▶ **WORK ORDER**:
In the material below, repeat only the lines from the one that holds "(357, 328) = (715, 396): turquoise" through the final line, exactly as they stand.

*** MATERIAL FOR THIS EXERCISE ***

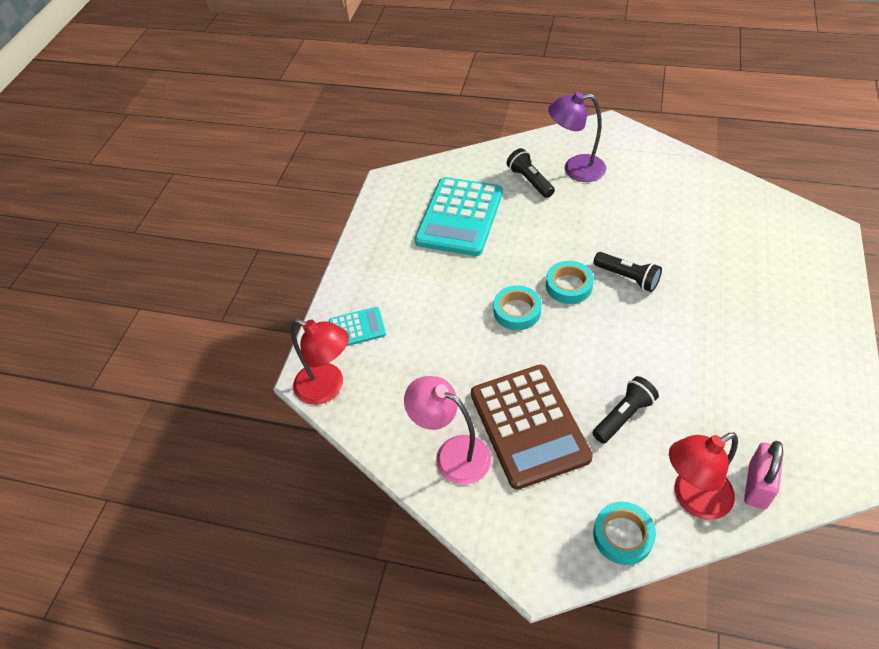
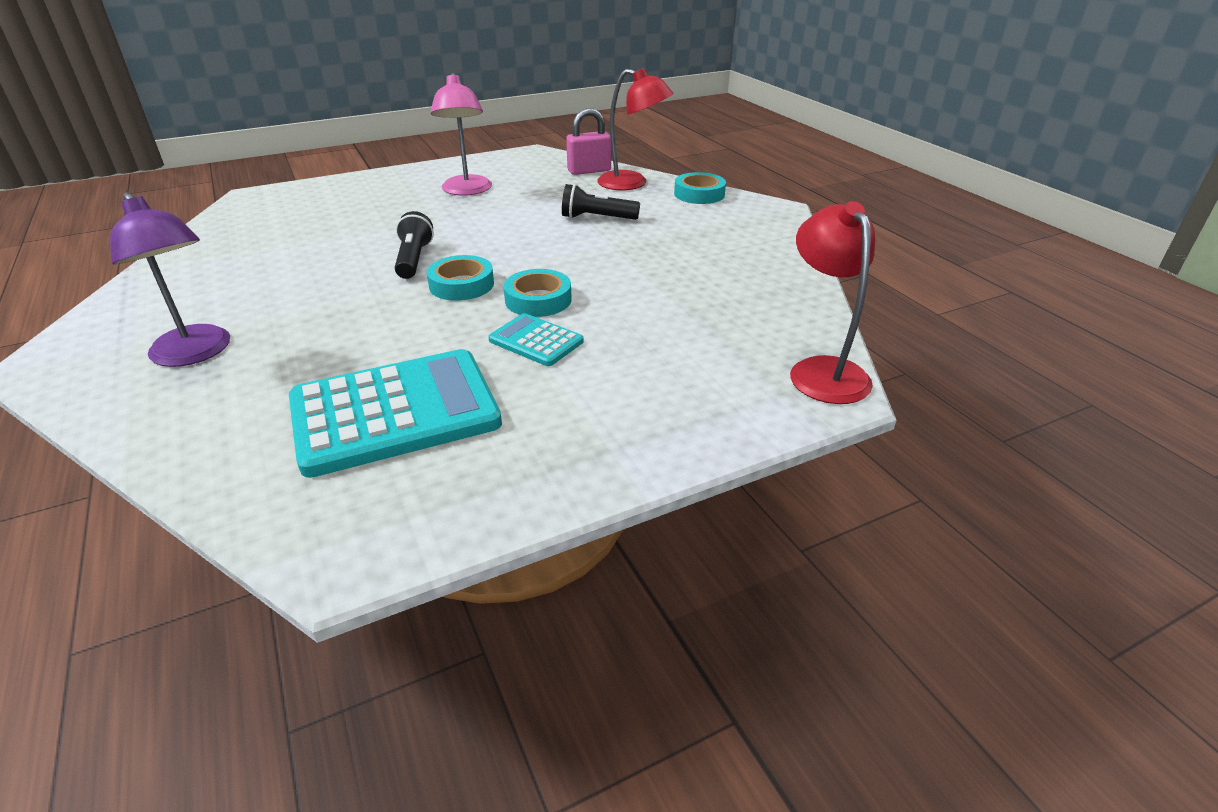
camera: 135 degrees left, 15 degrees down
(357, 328) = (715, 396): turquoise calculator -> turquoise calculator (536, 341)
(452, 454) = (755, 268): pink lamp -> pink lamp (467, 191)
(529, 425) = (669, 248): brown calculator -> none
(530, 181) = (250, 382): black flashlight -> none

*** End of MATERIAL FOR THIS EXERCISE ***

▶ **EXERCISE RESULT**:
(357, 328) = (715, 396): turquoise calculator -> turquoise calculator (536, 341)
(452, 454) = (755, 268): pink lamp -> pink lamp (467, 191)
(529, 425) = (669, 248): brown calculator -> none
(530, 181) = (250, 382): black flashlight -> none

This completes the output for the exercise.